Data extracted from a collection:
╭──

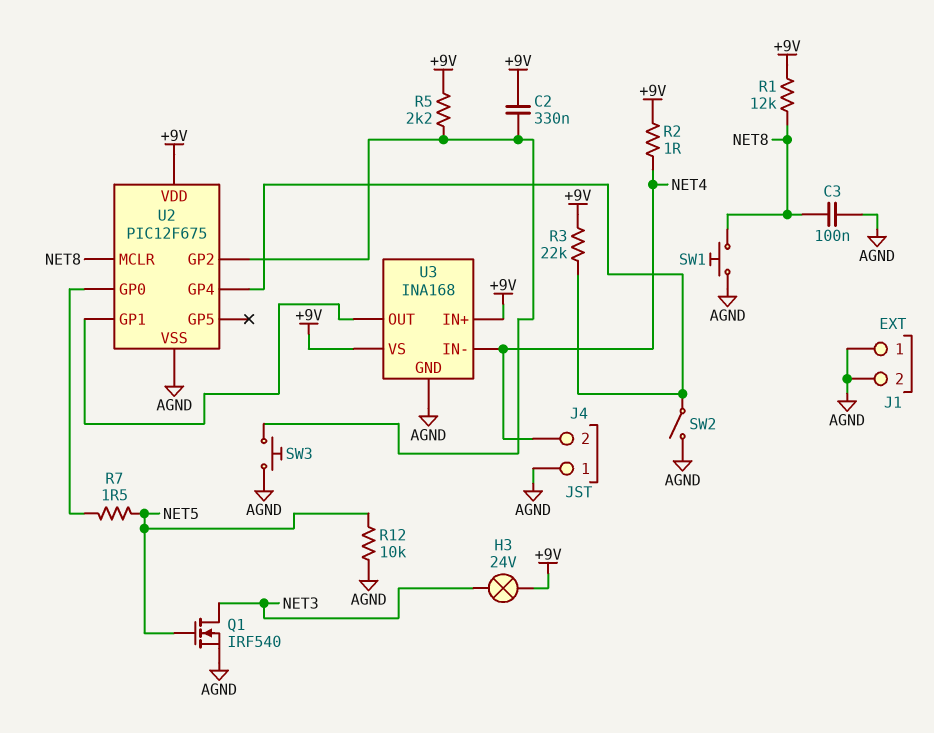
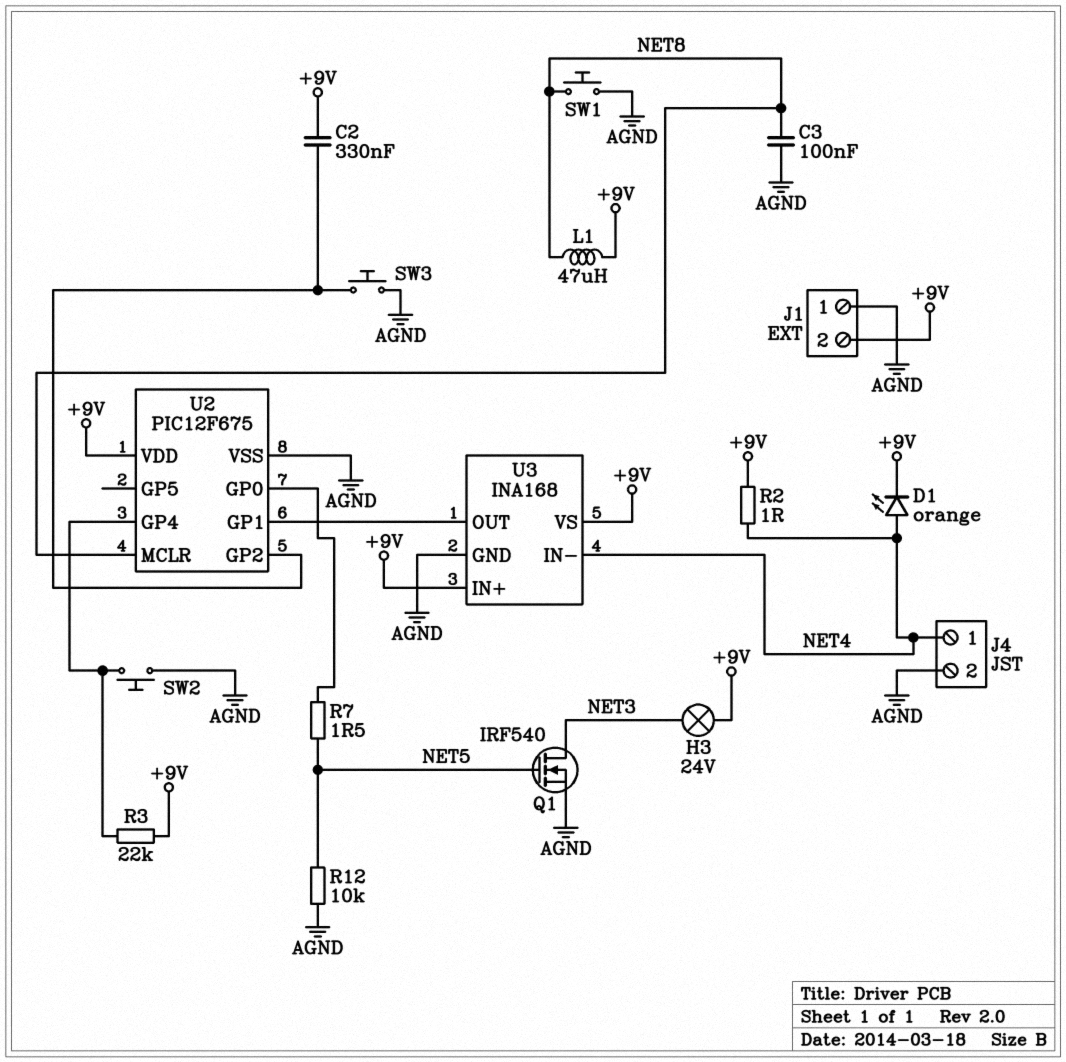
D1: none -> LED orange (A NET4, K +9V)
J1 pin 2: AGND -> +9V
J4 pin 1: AGND -> NET4
J4 pin 2: NET4 -> AGND
L1: none -> 47uH (+9V, NET8)
R1: 12k (+9V, NET8) -> none
R5: 2.2k (+9V, U2/GP2) -> none
SW2: switch (AGND, U2/GP4) -> button (AGND, U2/GP4)

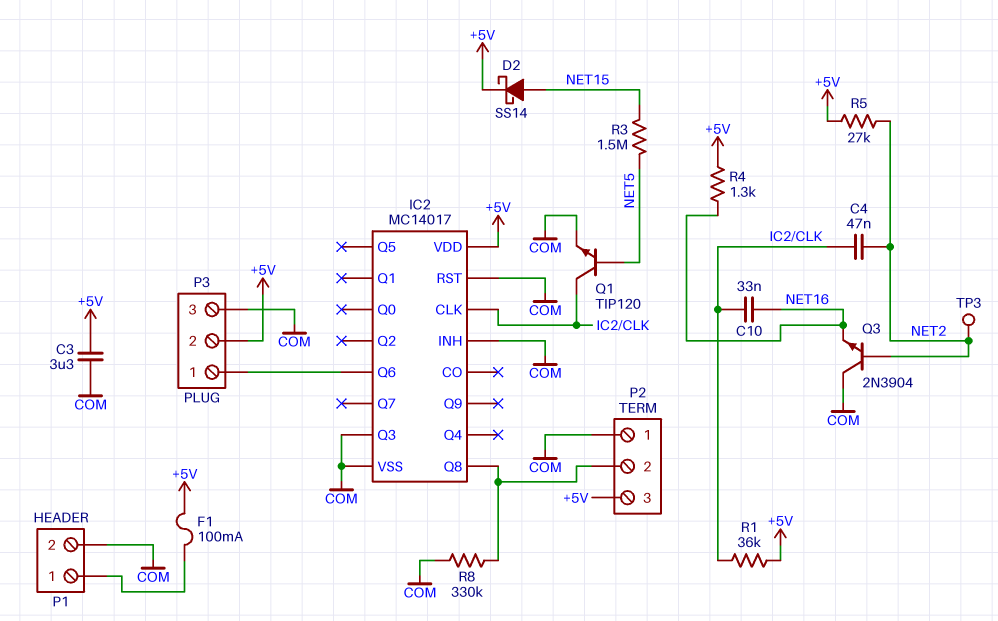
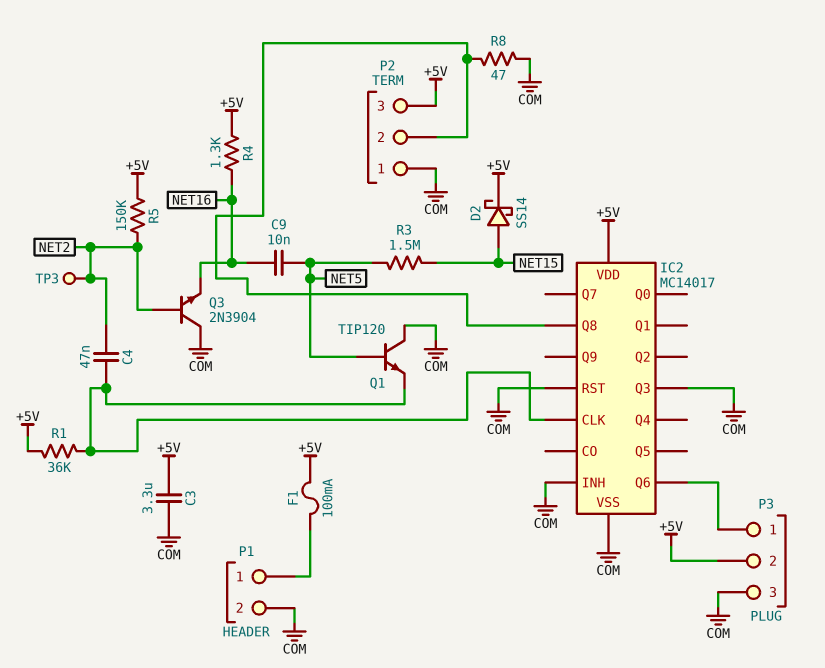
C9: none -> 10nF (NET5, NET16)
C10: 33nF (IC2/CLK, NET16) -> none
Q1: NPN TIP120 (B NET5, C IC2/CLK, E COM) -> NPN TIP120 (B NET5, C COM, E IC2/CLK)
R5: 27k (+5V, NET2) -> 150k (+5V, NET2)
R8: 330k (COM, IC2/Q8) -> 47 (COM, IC2/Q8)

╰──

> **Problem to solve**:
Every record must be set down again exactly; pictures do not belong in the copy.

> **Answer for the task**:
D1: none -> LED orange (A NET4, K +9V)
J1 pin 2: AGND -> +9V
J4 pin 1: AGND -> NET4
J4 pin 2: NET4 -> AGND
L1: none -> 47uH (+9V, NET8)
R1: 12k (+9V, NET8) -> none
R5: 2.2k (+9V, U2/GP2) -> none
SW2: switch (AGND, U2/GP4) -> button (AGND, U2/GP4)

C9: none -> 10nF (NET5, NET16)
C10: 33nF (IC2/CLK, NET16) -> none
Q1: NPN TIP120 (B NET5, C IC2/CLK, E COM) -> NPN TIP120 (B NET5, C COM, E IC2/CLK)
R5: 27k (+5V, NET2) -> 150k (+5V, NET2)
R8: 330k (COM, IC2/Q8) -> 47 (COM, IC2/Q8)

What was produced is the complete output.